----- Entries shown -----

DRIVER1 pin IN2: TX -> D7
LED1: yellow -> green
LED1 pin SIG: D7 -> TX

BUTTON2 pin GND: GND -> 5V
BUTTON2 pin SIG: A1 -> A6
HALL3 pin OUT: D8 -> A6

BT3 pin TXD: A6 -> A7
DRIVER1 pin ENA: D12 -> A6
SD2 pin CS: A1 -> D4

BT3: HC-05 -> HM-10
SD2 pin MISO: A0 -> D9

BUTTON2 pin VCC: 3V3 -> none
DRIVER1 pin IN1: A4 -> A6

-----

* Aim of the exercise *
Output all records exactly, with nothing added or dropped.

* Result of this task *
DRIVER1 pin IN2: TX -> D7
LED1: yellow -> green
LED1 pin SIG: D7 -> TX

BUTTON2 pin GND: GND -> 5V
BUTTON2 pin SIG: A1 -> A6
HALL3 pin OUT: D8 -> A6

BT3 pin TXD: A6 -> A7
DRIVER1 pin ENA: D12 -> A6
SD2 pin CS: A1 -> D4

BT3: HC-05 -> HM-10
SD2 pin MISO: A0 -> D9

BUTTON2 pin VCC: 3V3 -> none
DRIVER1 pin IN1: A4 -> A6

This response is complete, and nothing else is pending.